(Extracted data entries)
--*--

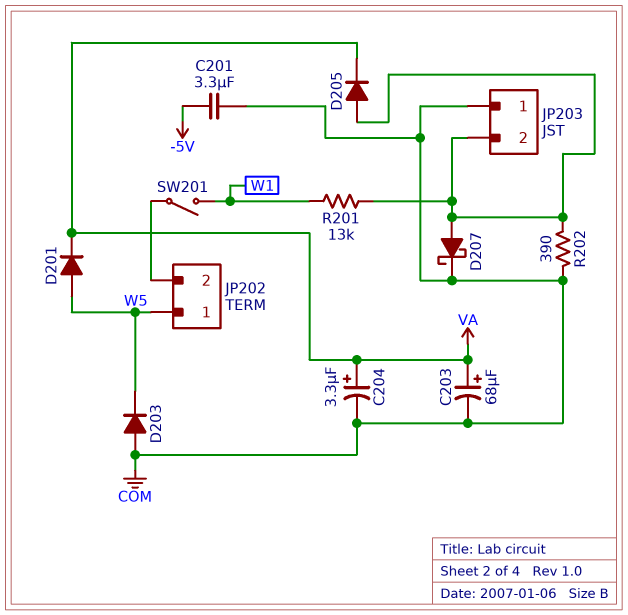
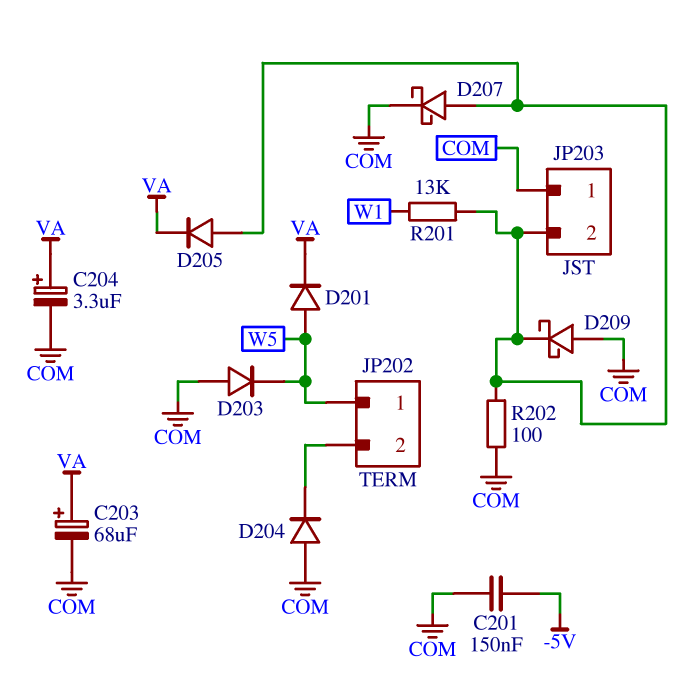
C201: 3.3uF (-5V, COM) -> 150nF (-5V, COM)
D204: none -> diode (A COM, K JP202/2)
D209: none -> schottky (A COM, K JP203/2)
R202: 390 (COM, JP203/2) -> 100 (COM, JP203/2)
SW201: switch (JP202/2, W1) -> none

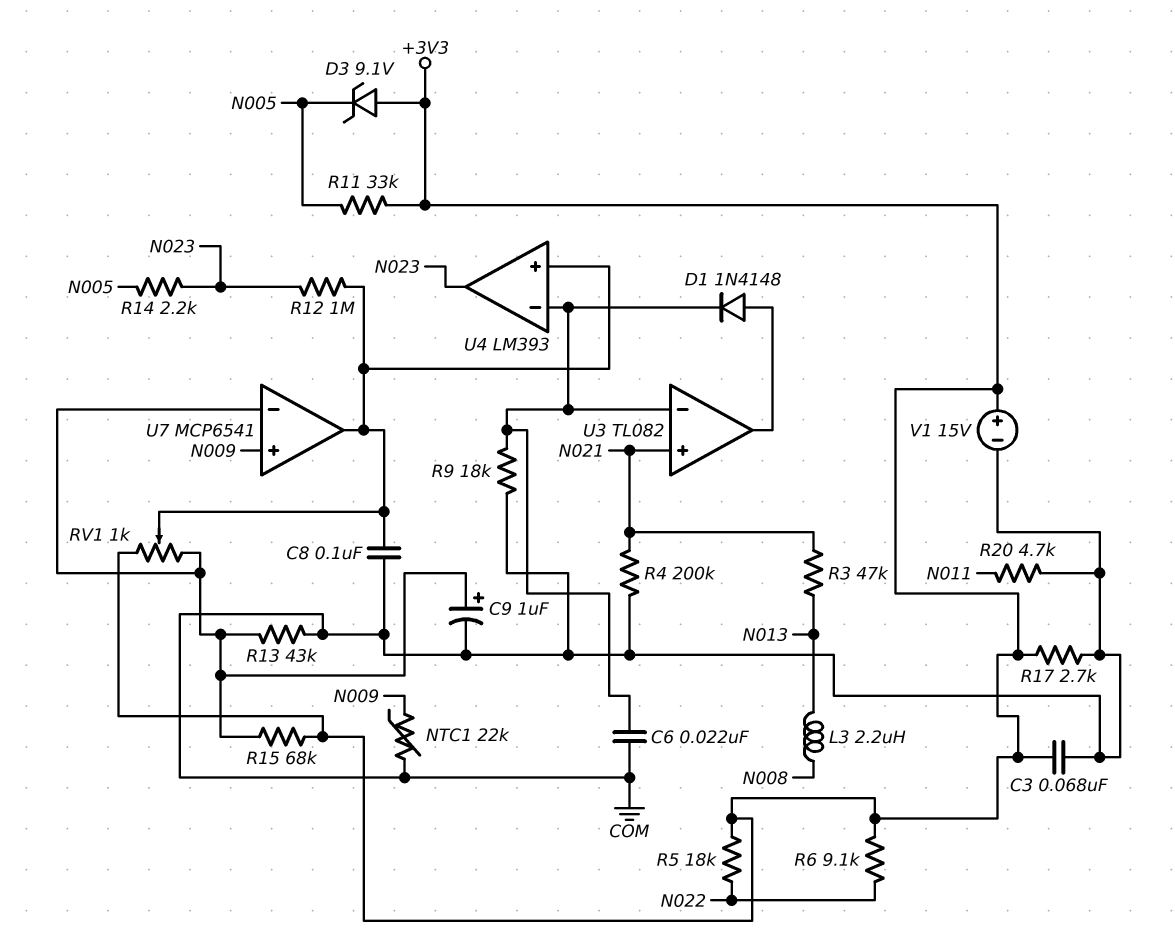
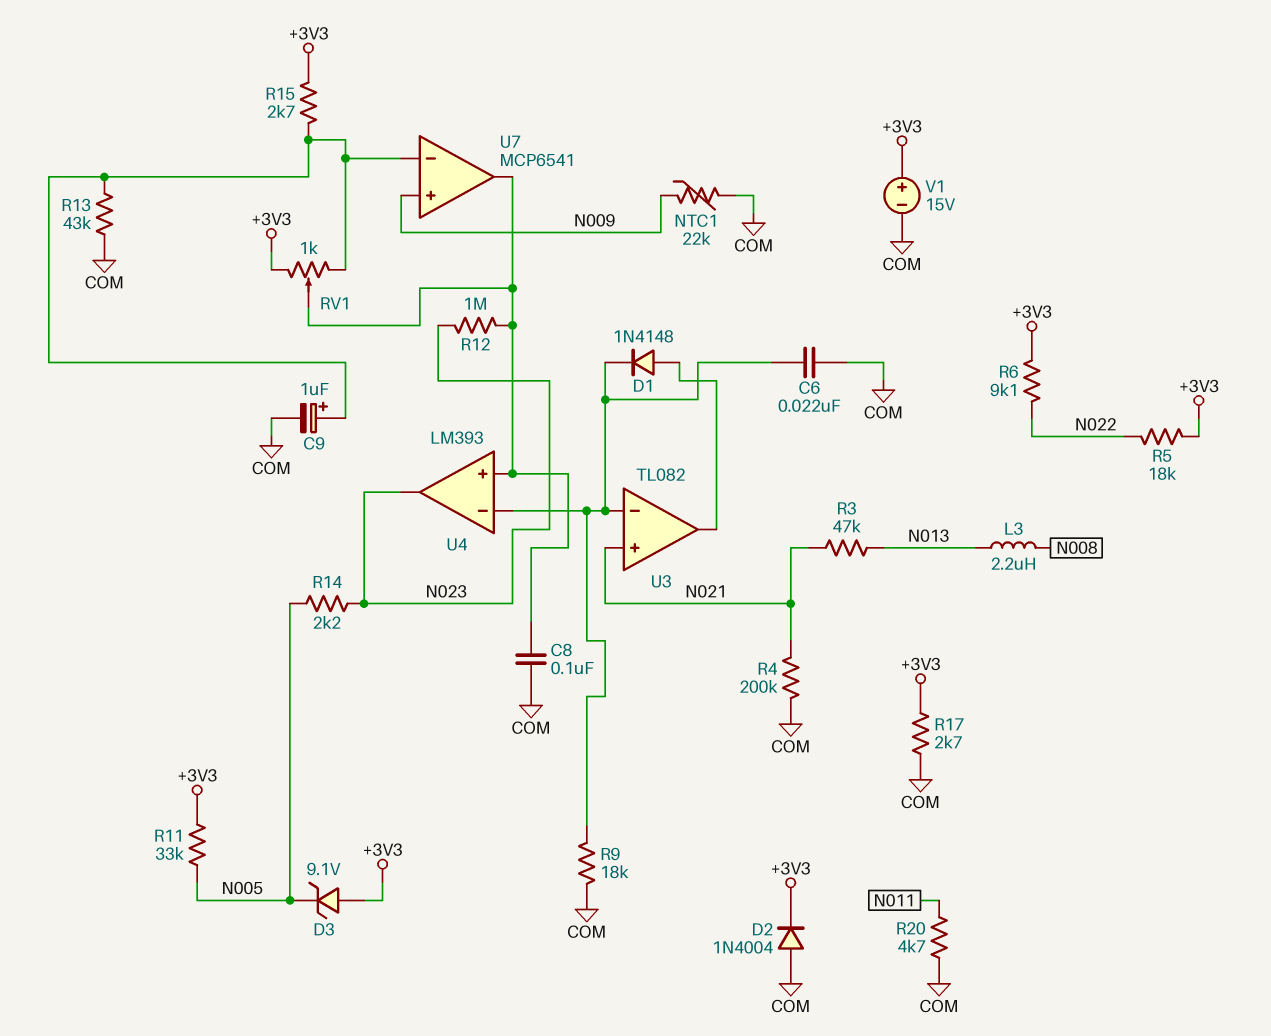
C3: 68nF (+3V3, COM) -> none
D2: none -> diode 1N4004 (A COM, K +3V3)
R15: 68k (+3V3, U7/in-) -> 2.7k (+3V3, U7/in-)

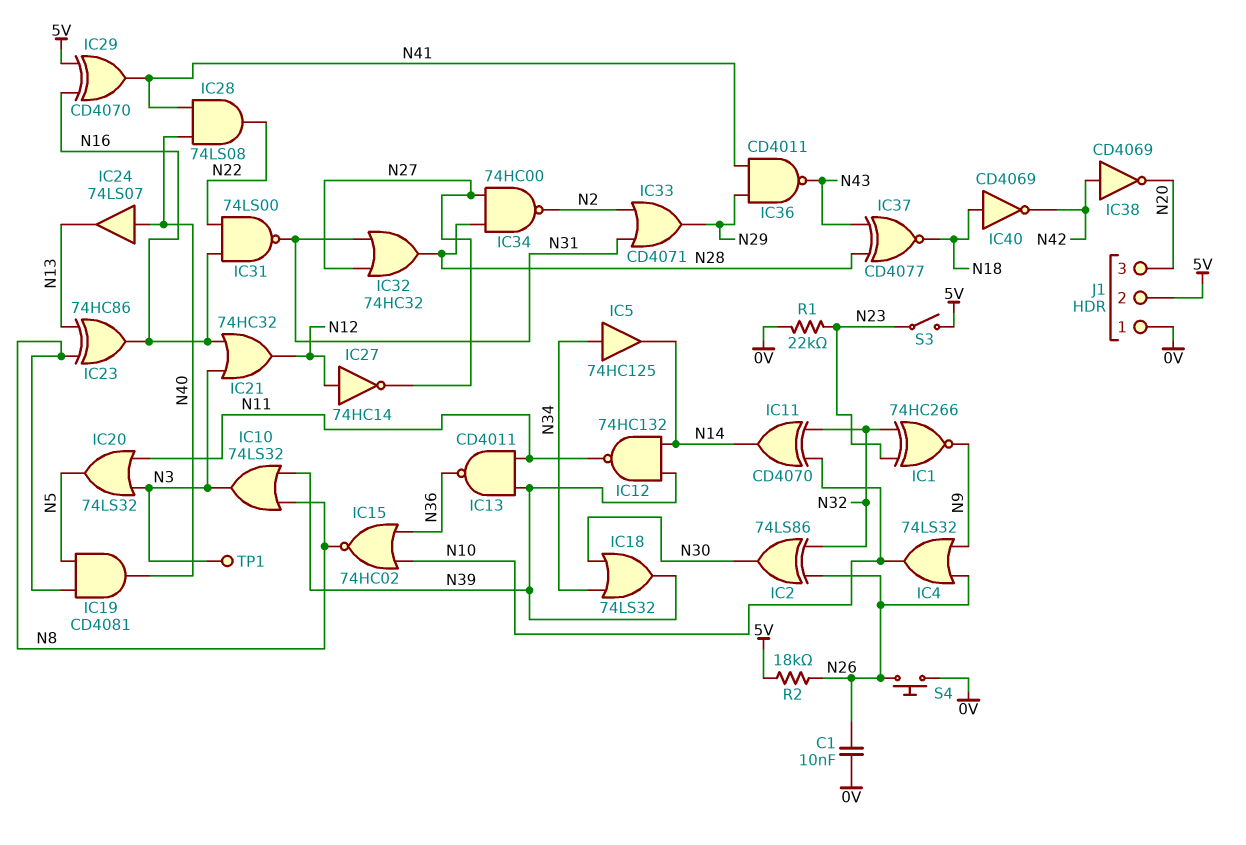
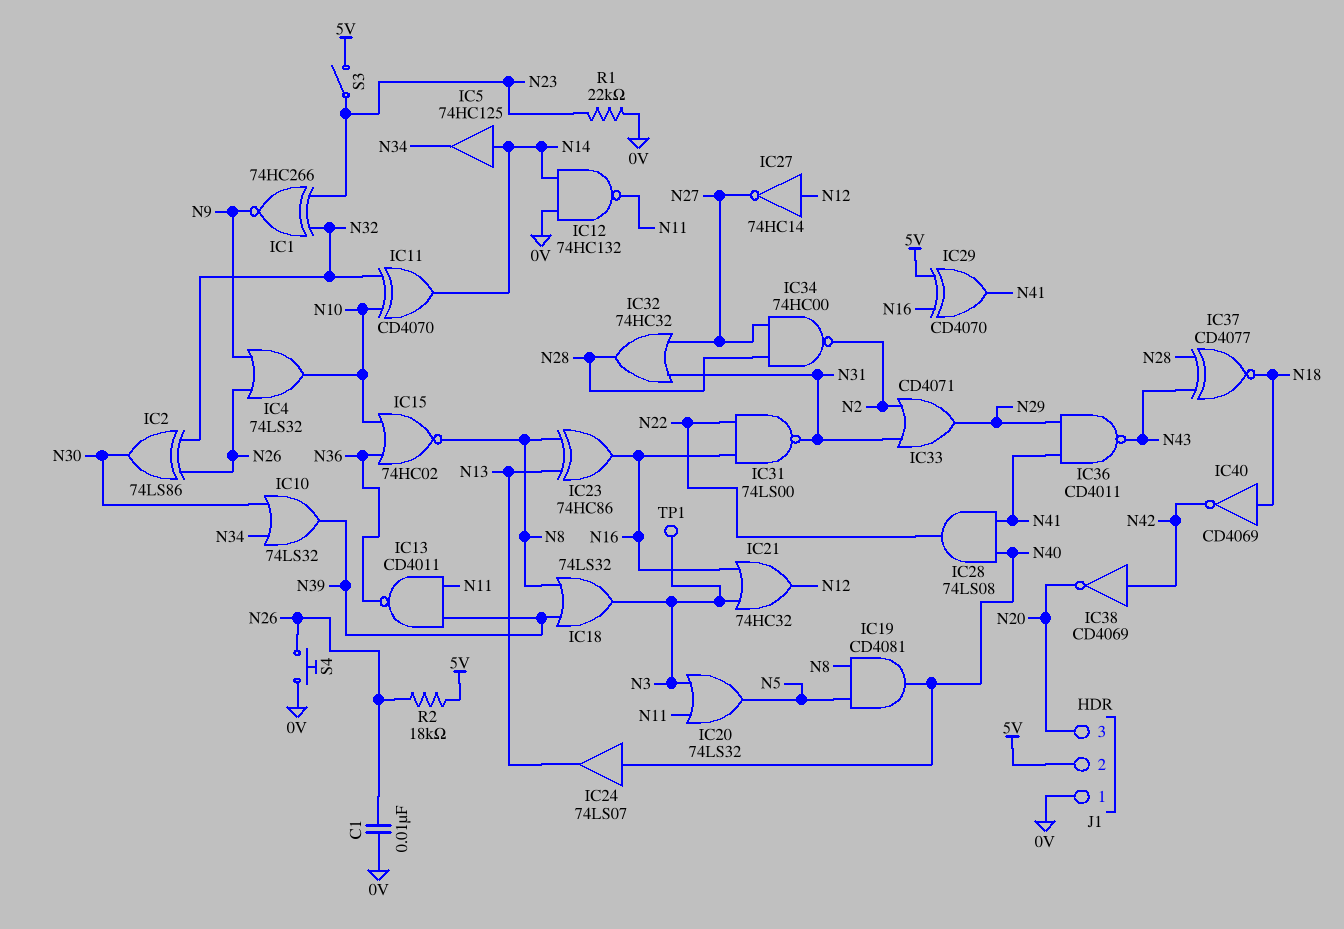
IC5: buffer 74HC125 (in N34, out N14) -> buffer 74HC125 (in N14, out N34)
IC10: OR 74LS32 (in N8, in N39, out N3) -> OR 74LS32 (in N30, in N34, out N39)
IC12: NAND 74HC132 (in N14, in N39, out N11) -> NAND 74HC132 (in 0V, in N14, out N11)
IC18: OR 74LS32 (in N30, in N34, out N39) -> OR 74LS32 (in N8, in N39, out N3)

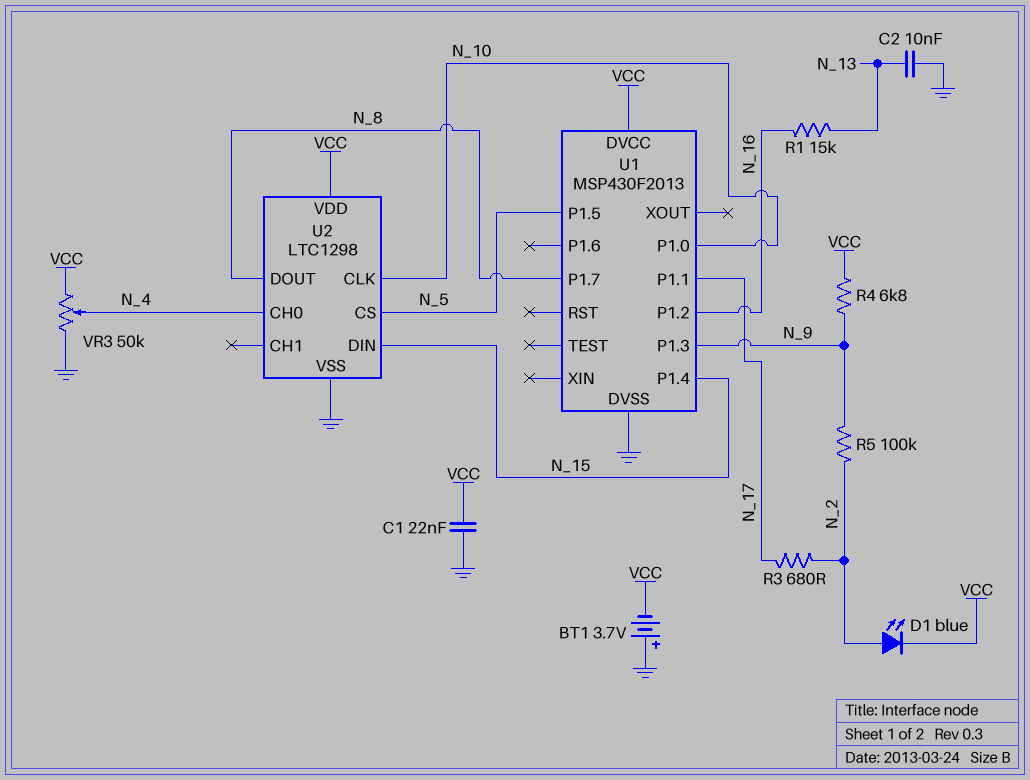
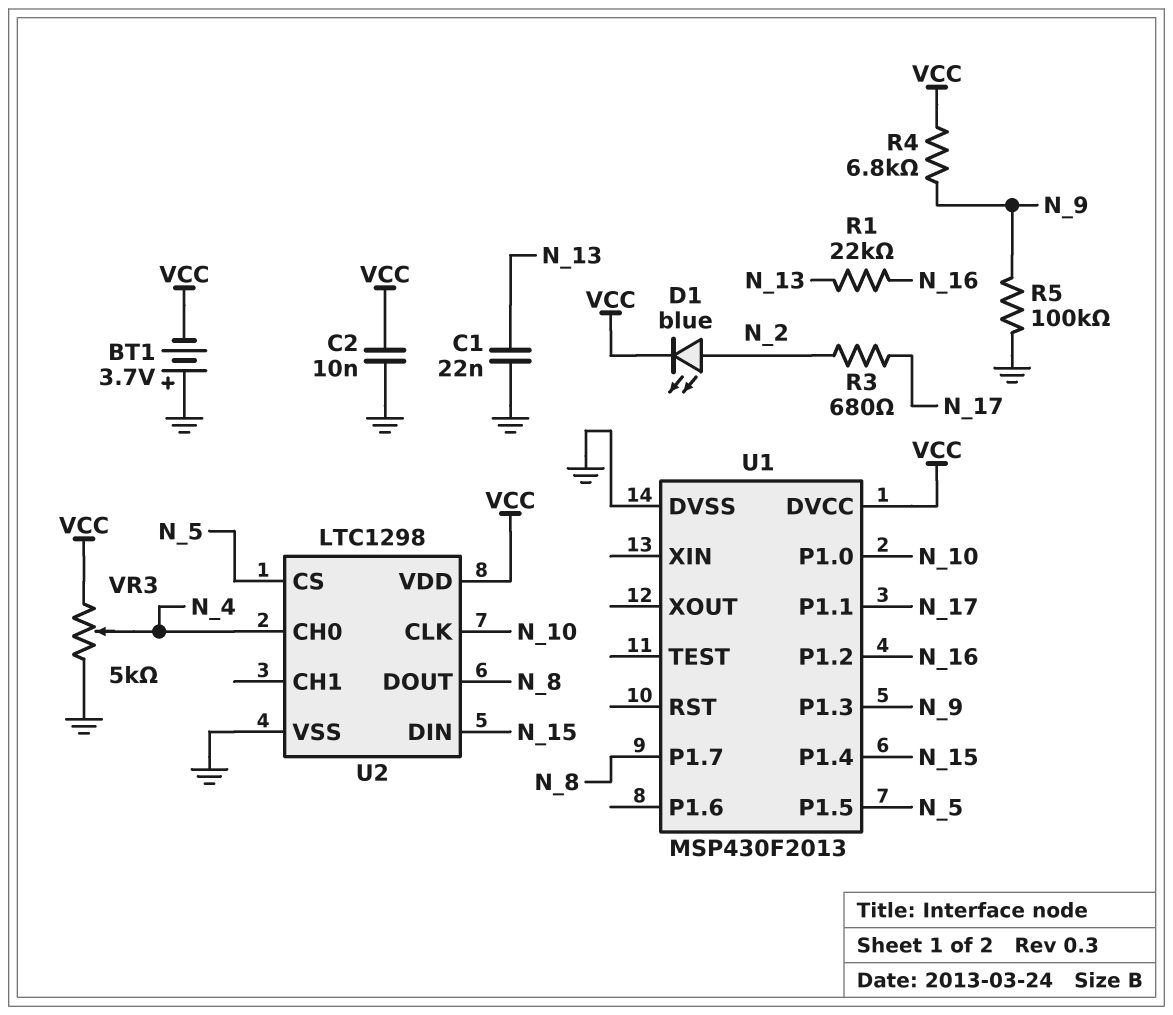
C1: 22nF (GND, VCC) -> 22nF (GND, N_13)
C2: 10nF (GND, N_13) -> 10nF (GND, VCC)
R1: 15k (N_13, N_16) -> 22k (N_13, N_16)
R5: 100k (N_2, N_9) -> 100k (GND, N_9)
VR3: 50k (GND, VCC, wiper N_4) -> 5k (GND, VCC, wiper N_4)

--*--

:: Assigned task ::
An exact copy of every record above is needed, with all pictures left out.

:: Answer space ::
C201: 3.3uF (-5V, COM) -> 150nF (-5V, COM)
D204: none -> diode (A COM, K JP202/2)
D209: none -> schottky (A COM, K JP203/2)
R202: 390 (COM, JP203/2) -> 100 (COM, JP203/2)
SW201: switch (JP202/2, W1) -> none

C3: 68nF (+3V3, COM) -> none
D2: none -> diode 1N4004 (A COM, K +3V3)
R15: 68k (+3V3, U7/in-) -> 2.7k (+3V3, U7/in-)

IC5: buffer 74HC125 (in N34, out N14) -> buffer 74HC125 (in N14, out N34)
IC10: OR 74LS32 (in N8, in N39, out N3) -> OR 74LS32 (in N30, in N34, out N39)
IC12: NAND 74HC132 (in N14, in N39, out N11) -> NAND 74HC132 (in 0V, in N14, out N11)
IC18: OR 74LS32 (in N30, in N34, out N39) -> OR 74LS32 (in N8, in N39, out N3)

C1: 22nF (GND, VCC) -> 22nF (GND, N_13)
C2: 10nF (GND, N_13) -> 10nF (GND, VCC)
R1: 15k (N_13, N_16) -> 22k (N_13, N_16)
R5: 100k (N_2, N_9) -> 100k (GND, N_9)
VR3: 50k (GND, VCC, wiper N_4) -> 5k (GND, VCC, wiper N_4)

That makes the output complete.